- EXERCISE GOAL -
Starting with the first line below, reproduce each line exactly until you have included the one bearing "R5: 33 (+3V3, DGND) -> none".

- GIVEN INFORMATION -
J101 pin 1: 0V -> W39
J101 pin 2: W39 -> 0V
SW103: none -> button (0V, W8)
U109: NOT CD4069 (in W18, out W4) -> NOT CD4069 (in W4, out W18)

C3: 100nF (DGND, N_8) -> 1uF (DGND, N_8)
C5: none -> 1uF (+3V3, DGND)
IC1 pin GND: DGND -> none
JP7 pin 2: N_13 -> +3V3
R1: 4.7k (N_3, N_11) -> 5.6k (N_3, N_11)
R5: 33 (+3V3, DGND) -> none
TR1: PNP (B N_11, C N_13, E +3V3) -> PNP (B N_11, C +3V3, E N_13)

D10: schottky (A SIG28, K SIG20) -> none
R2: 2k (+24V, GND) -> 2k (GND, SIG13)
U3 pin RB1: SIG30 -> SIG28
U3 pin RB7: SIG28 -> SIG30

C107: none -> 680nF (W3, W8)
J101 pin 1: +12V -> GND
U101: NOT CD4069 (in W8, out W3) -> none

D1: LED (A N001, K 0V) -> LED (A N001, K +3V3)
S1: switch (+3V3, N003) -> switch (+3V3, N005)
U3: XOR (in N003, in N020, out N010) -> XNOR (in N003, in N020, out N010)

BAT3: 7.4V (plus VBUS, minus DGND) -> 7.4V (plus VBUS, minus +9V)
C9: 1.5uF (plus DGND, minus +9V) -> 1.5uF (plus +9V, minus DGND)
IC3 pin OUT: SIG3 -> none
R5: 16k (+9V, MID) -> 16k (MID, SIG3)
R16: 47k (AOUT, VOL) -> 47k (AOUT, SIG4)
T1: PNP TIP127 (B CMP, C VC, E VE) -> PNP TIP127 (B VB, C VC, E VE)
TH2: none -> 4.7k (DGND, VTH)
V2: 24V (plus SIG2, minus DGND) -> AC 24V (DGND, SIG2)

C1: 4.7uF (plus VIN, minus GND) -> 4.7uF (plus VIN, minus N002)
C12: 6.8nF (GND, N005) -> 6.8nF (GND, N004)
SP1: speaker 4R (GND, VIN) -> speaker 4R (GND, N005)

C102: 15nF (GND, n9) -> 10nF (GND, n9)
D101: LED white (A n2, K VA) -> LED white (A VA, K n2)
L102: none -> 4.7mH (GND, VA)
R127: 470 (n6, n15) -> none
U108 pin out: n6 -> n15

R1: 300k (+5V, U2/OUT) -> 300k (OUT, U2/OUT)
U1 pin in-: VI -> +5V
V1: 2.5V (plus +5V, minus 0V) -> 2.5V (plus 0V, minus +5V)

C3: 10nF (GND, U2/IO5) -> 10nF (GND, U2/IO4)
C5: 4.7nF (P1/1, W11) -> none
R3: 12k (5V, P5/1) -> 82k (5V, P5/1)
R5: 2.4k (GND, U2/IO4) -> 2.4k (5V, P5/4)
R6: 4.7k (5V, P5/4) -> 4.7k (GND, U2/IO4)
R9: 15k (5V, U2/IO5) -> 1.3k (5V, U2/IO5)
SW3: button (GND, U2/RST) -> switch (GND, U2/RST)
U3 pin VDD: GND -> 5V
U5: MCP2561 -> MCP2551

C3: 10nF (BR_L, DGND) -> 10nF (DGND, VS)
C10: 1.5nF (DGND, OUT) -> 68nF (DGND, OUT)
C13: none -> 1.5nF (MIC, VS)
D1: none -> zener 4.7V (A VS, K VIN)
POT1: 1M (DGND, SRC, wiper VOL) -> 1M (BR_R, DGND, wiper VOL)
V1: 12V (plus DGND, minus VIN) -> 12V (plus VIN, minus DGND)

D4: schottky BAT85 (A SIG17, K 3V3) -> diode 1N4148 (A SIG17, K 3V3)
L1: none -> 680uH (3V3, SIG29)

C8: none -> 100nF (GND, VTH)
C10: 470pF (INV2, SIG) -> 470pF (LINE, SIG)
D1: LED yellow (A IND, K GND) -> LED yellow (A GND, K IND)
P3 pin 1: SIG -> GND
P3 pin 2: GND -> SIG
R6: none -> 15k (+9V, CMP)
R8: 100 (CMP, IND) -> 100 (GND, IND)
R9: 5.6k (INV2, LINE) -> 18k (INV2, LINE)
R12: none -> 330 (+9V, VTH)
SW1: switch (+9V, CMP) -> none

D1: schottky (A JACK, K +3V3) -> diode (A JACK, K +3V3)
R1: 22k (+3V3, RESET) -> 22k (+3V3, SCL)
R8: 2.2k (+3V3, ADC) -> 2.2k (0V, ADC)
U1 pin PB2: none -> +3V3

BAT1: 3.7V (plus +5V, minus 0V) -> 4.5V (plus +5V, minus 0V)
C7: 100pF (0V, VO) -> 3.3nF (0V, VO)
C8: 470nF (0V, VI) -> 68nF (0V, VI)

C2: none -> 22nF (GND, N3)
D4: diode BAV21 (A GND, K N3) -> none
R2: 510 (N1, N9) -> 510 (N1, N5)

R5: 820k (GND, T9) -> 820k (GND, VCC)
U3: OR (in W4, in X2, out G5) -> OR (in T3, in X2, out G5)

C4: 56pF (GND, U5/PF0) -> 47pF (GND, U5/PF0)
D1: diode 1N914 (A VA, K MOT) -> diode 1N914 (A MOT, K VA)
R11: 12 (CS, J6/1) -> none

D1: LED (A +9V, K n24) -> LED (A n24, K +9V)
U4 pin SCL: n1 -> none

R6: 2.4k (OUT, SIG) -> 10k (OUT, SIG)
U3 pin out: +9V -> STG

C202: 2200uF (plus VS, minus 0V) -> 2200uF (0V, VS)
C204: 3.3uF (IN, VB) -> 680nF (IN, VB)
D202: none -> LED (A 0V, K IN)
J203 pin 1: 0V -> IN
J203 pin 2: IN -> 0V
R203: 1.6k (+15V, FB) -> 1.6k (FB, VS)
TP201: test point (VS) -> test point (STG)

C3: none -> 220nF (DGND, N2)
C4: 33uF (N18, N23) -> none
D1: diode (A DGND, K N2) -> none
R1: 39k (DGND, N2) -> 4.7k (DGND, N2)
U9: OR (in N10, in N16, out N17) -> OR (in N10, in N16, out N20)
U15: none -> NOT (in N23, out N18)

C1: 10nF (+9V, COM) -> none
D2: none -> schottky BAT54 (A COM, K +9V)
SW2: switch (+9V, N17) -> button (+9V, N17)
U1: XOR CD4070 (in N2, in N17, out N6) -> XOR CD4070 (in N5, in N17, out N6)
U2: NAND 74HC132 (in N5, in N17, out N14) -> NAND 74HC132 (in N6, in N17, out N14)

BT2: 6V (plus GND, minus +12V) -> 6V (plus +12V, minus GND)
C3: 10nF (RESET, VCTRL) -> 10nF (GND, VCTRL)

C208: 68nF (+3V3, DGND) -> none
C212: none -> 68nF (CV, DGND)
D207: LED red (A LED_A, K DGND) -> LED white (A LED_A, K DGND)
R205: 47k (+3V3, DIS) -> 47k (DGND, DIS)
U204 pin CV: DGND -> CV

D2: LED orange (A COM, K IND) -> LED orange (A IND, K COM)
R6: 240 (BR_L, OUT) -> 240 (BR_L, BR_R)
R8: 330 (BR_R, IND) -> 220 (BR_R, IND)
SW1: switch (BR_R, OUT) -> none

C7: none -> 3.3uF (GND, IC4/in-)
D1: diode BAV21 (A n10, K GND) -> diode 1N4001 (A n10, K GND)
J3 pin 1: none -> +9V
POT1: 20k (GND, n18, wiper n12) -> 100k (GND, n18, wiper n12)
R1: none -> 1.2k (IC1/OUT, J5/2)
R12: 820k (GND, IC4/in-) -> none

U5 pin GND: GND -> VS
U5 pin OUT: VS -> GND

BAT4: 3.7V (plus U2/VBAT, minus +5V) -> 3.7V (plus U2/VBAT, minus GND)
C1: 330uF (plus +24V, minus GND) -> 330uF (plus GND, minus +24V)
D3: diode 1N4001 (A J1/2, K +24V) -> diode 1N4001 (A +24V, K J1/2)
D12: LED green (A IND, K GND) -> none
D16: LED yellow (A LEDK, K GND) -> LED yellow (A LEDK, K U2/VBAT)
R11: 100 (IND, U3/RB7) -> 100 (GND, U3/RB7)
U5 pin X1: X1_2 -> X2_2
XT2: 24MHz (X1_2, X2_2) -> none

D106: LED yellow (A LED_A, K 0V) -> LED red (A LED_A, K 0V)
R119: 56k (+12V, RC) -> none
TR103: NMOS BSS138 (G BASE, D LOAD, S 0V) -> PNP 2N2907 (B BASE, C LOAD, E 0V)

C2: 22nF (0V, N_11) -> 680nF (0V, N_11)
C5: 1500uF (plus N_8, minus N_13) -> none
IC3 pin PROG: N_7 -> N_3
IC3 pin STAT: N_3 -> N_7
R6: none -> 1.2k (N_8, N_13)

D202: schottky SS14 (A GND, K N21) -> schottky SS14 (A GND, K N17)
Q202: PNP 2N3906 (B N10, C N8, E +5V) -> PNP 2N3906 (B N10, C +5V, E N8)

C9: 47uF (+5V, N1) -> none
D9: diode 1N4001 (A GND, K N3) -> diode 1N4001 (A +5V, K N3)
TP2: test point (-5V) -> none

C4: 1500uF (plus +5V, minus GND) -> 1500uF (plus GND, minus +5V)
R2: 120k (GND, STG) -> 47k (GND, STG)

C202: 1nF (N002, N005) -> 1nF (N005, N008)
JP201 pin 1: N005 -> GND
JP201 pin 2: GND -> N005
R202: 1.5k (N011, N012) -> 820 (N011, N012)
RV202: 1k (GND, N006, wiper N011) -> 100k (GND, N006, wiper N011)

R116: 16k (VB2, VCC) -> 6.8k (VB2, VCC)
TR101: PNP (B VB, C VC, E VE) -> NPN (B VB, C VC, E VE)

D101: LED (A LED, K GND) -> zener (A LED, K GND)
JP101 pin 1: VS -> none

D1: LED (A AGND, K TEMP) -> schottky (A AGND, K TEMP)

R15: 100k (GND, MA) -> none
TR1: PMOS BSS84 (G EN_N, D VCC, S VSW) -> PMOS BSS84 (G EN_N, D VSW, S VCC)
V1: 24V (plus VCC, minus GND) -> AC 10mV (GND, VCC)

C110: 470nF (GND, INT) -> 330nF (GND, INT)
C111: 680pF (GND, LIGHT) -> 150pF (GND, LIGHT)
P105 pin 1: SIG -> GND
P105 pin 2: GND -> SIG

- EXPECTED OUTPUT -
J101 pin 1: 0V -> W39
J101 pin 2: W39 -> 0V
SW103: none -> button (0V, W8)
U109: NOT CD4069 (in W18, out W4) -> NOT CD4069 (in W4, out W18)

C3: 100nF (DGND, N_8) -> 1uF (DGND, N_8)
C5: none -> 1uF (+3V3, DGND)
IC1 pin GND: DGND -> none
JP7 pin 2: N_13 -> +3V3
R1: 4.7k (N_3, N_11) -> 5.6k (N_3, N_11)
R5: 33 (+3V3, DGND) -> none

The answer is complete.